** WHAT THE TASK REQUIRES **
This exercise requires an exact copy of each line from the one containing "yellow square: (17, 271) -> (38, 479), moved" down to the last line below.

** SOURCE DATA **
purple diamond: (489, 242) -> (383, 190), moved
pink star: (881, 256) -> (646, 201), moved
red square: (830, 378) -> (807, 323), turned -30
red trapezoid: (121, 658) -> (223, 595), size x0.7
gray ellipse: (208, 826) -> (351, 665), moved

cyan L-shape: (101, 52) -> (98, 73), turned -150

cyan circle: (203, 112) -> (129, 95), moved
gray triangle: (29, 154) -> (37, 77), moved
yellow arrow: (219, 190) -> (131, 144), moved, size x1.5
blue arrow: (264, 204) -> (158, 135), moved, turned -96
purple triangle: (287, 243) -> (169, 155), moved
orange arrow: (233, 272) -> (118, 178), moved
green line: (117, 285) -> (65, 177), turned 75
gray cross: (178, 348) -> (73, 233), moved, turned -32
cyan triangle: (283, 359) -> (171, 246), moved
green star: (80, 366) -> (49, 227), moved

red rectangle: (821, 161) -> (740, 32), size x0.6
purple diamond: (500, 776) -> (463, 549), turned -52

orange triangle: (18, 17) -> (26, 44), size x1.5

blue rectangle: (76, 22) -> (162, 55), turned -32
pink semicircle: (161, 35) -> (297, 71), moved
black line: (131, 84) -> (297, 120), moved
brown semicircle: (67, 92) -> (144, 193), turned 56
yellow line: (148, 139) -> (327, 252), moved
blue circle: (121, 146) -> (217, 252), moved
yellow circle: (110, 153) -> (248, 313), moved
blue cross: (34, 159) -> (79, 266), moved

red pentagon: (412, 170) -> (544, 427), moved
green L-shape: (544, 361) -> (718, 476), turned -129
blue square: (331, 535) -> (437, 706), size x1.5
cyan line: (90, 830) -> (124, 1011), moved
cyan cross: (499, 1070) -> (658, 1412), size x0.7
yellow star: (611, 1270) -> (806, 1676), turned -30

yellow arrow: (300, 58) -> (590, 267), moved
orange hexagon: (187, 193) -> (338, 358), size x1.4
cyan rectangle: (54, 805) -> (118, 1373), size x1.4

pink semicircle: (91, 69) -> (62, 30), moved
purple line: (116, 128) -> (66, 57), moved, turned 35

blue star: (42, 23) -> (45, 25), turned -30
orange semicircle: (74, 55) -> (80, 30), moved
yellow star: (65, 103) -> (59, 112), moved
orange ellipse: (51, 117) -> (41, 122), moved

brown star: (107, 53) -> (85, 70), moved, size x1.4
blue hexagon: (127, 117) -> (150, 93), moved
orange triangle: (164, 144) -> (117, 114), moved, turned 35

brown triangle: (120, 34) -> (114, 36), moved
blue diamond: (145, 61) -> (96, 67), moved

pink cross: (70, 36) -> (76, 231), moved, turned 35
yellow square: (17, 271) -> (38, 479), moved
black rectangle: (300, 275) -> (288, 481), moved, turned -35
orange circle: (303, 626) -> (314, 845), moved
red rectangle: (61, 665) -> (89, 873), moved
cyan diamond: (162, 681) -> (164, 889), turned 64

** ANSWER SECTION **
yellow square: (17, 271) -> (38, 479), moved
black rectangle: (300, 275) -> (288, 481), moved, turned -35
orange circle: (303, 626) -> (314, 845), moved
red rectangle: (61, 665) -> (89, 873), moved
cyan diamond: (162, 681) -> (164, 889), turned 64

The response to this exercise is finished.